* **Exercise directions**
Please retype the data below line for line and leave out every picture.

Before-and-after object lists
——————

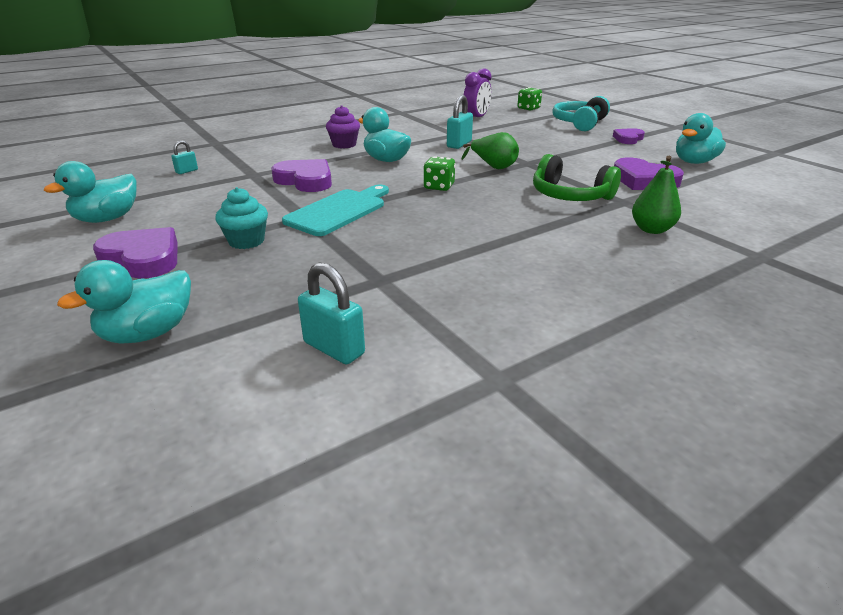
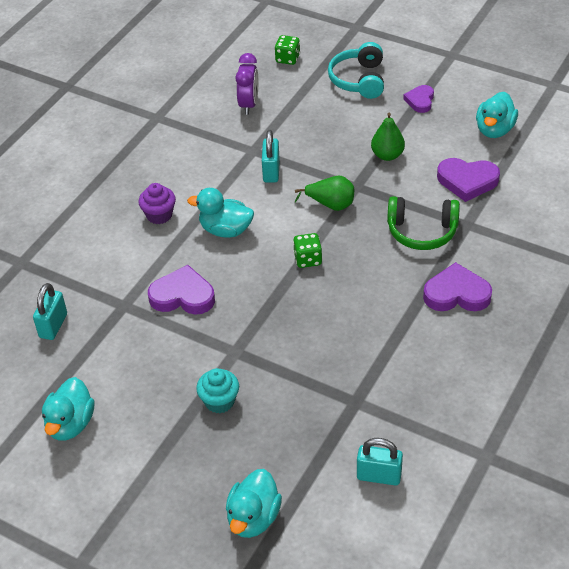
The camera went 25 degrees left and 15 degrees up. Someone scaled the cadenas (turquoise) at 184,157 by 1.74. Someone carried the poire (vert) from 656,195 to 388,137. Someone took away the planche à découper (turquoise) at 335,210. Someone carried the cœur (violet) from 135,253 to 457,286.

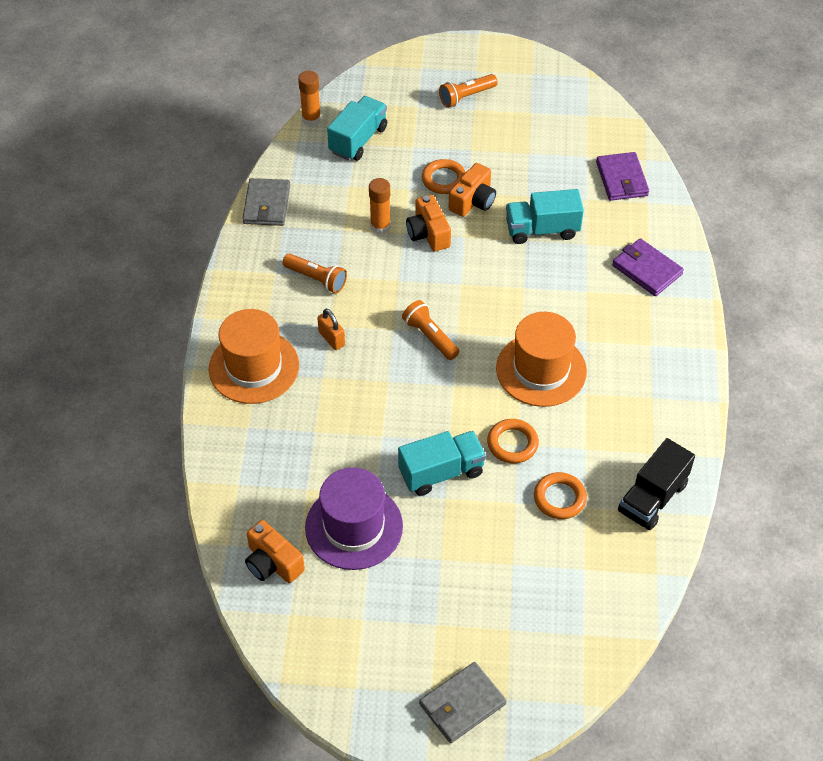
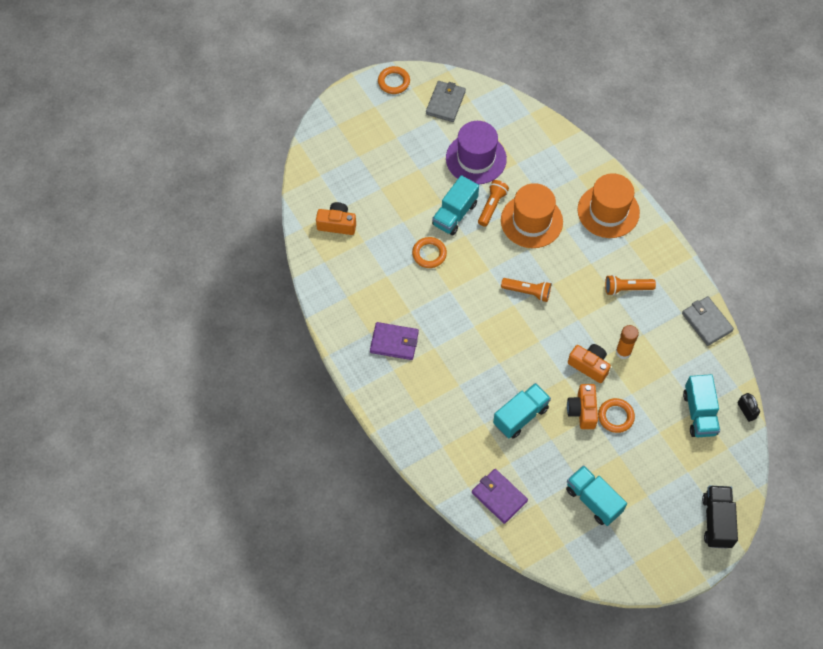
The camera went 145 degrees right and 10 degrees up. Someone swapped the bâton de colle (orange) at 309,98 for the cadenas (noir) at 749,407. Someone carried the lampe de poche (orange) from 468,91 to 493,203. Someone carried the portefeuille (violet) from 648,267 to 394,341. Someone took away the cadenas (orange) at 331,329. Someone carried the chapeau (orange) from 541,359 to 532,215. Someone carried the camion (noir) from 656,484 to 720,517. Someone carried the anneau (orange) from 560,495 to 394,80. Someone carried the appareil photo (orange) from 275,551 to 336,218. Someone carried the portefeuille (gris) from 463,702 to 446,101. Someone put down the camion (turquoise) at 596,495.

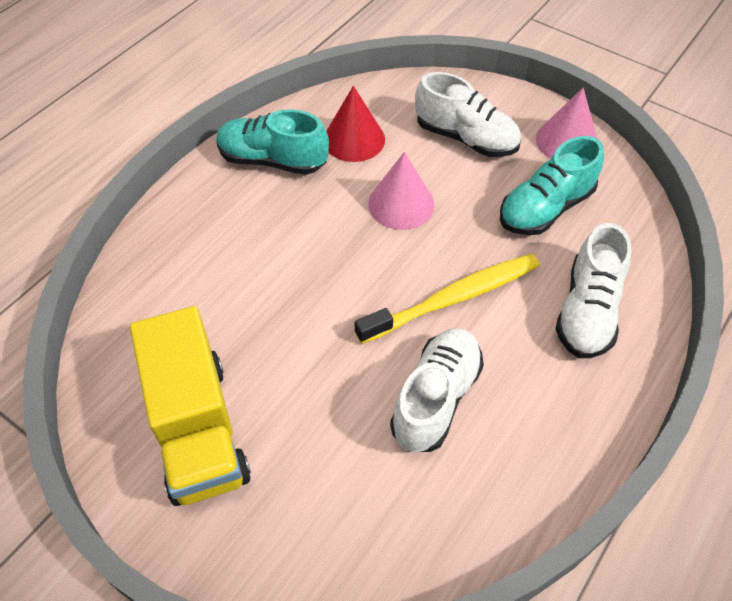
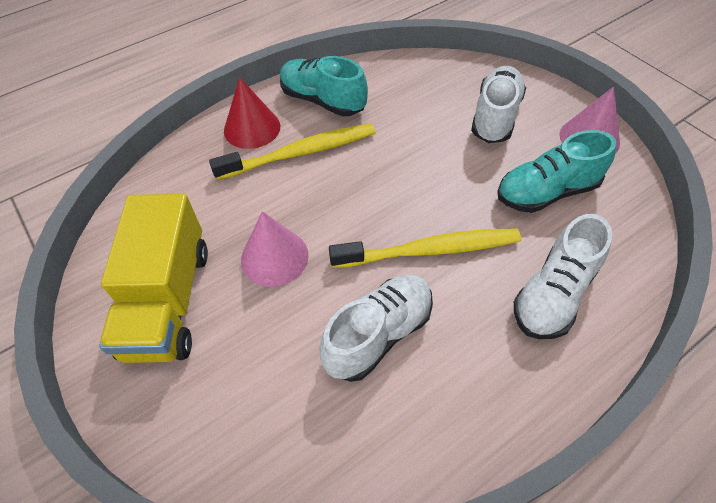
The camera went 20 degrees right and 0 degrees up. Someone rotated the chaussure (blanc) at 468,114 by 120 degrees counterclockwise. Someone carried the cône (rouge) from 355,124 to 252,113. Someone carried the cône (rose) from 401,191 to 275,249. Someone put down the brosse à dents (jaune) at 292,151.

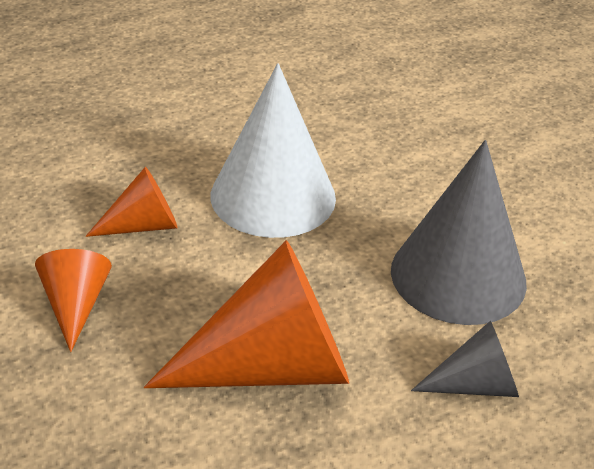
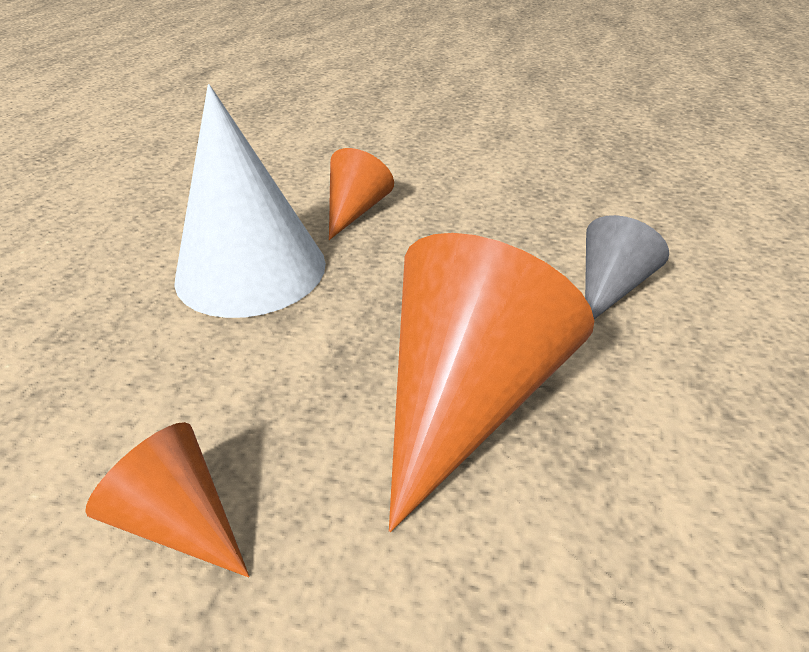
The camera went 45 degrees left and 0 degrees up. Someone took away the cône (gris) at 459,232. Someone carried the cône (orange) from 132,202 to 361,194.

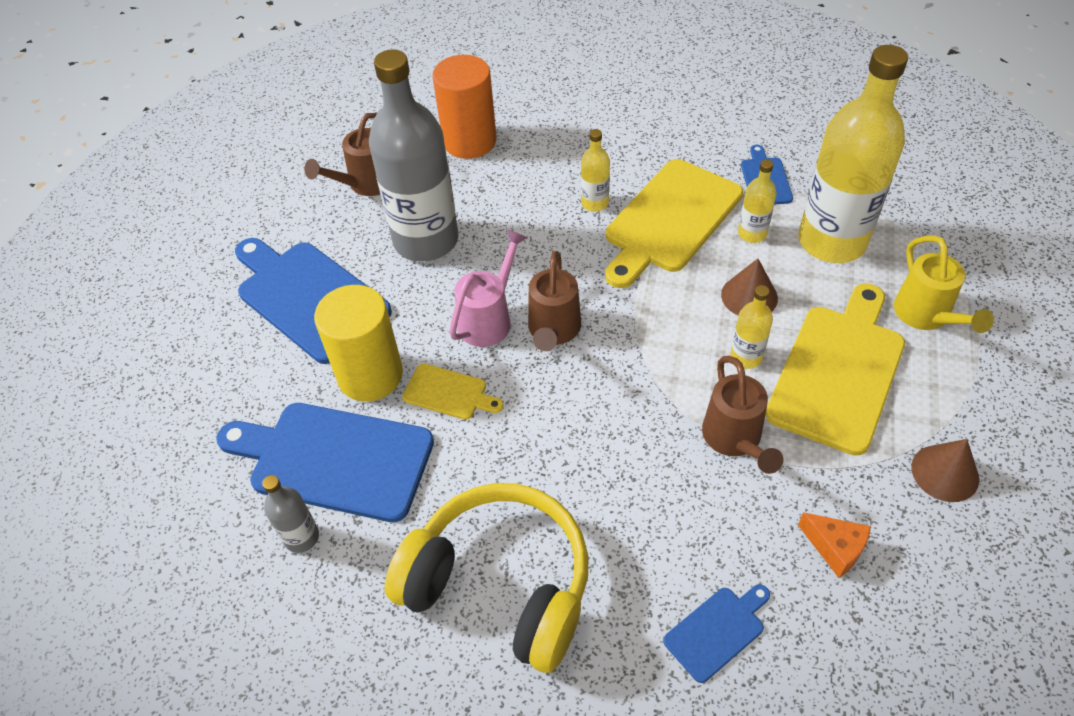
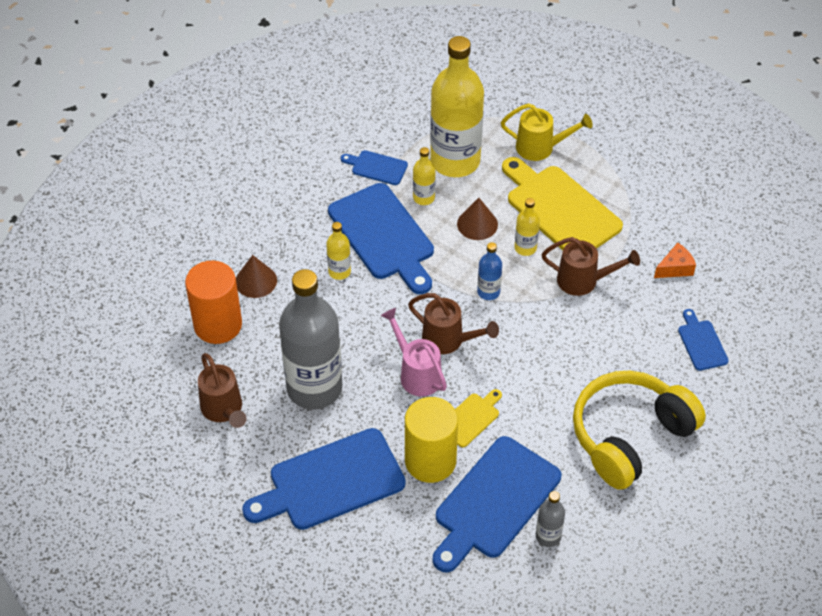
The camera went 70 degrees left and 0 degrees up. Someone repainted the planche à découper (jaune) at 674,223, which became the planche à découper (bleu) at 381,238. Someone carried the cône (marron) from 945,470 to 256,276. Someone put down the bouteille (bleu) at 489,271.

——————

* **Solution for this task**
The camera went 25 degrees left and 15 degrees up. Someone scaled the cadenas (turquoise) at 184,157 by 1.74. Someone carried the poire (vert) from 656,195 to 388,137. Someone took away the planche à découper (turquoise) at 335,210. Someone carried the cœur (violet) from 135,253 to 457,286.

The camera went 145 degrees right and 10 degrees up. Someone swapped the bâton de colle (orange) at 309,98 for the cadenas (noir) at 749,407. Someone carried the lampe de poche (orange) from 468,91 to 493,203. Someone carried the portefeuille (violet) from 648,267 to 394,341. Someone took away the cadenas (orange) at 331,329. Someone carried the chapeau (orange) from 541,359 to 532,215. Someone carried the camion (noir) from 656,484 to 720,517. Someone carried the anneau (orange) from 560,495 to 394,80. Someone carried the appareil photo (orange) from 275,551 to 336,218. Someone carried the portefeuille (gris) from 463,702 to 446,101. Someone put down the camion (turquoise) at 596,495.

The camera went 20 degrees right and 0 degrees up. Someone rotated the chaussure (blanc) at 468,114 by 120 degrees counterclockwise. Someone carried the cône (rouge) from 355,124 to 252,113. Someone carried the cône (rose) from 401,191 to 275,249. Someone put down the brosse à dents (jaune) at 292,151.

The camera went 45 degrees left and 0 degrees up. Someone took away the cône (gris) at 459,232. Someone carried the cône (orange) from 132,202 to 361,194.

The camera went 70 degrees left and 0 degrees up. Someone repainted the planche à découper (jaune) at 674,223, which became the planche à découper (bleu) at 381,238. Someone carried the cône (marron) from 945,470 to 256,276. Someone put down the bouteille (bleu) at 489,271.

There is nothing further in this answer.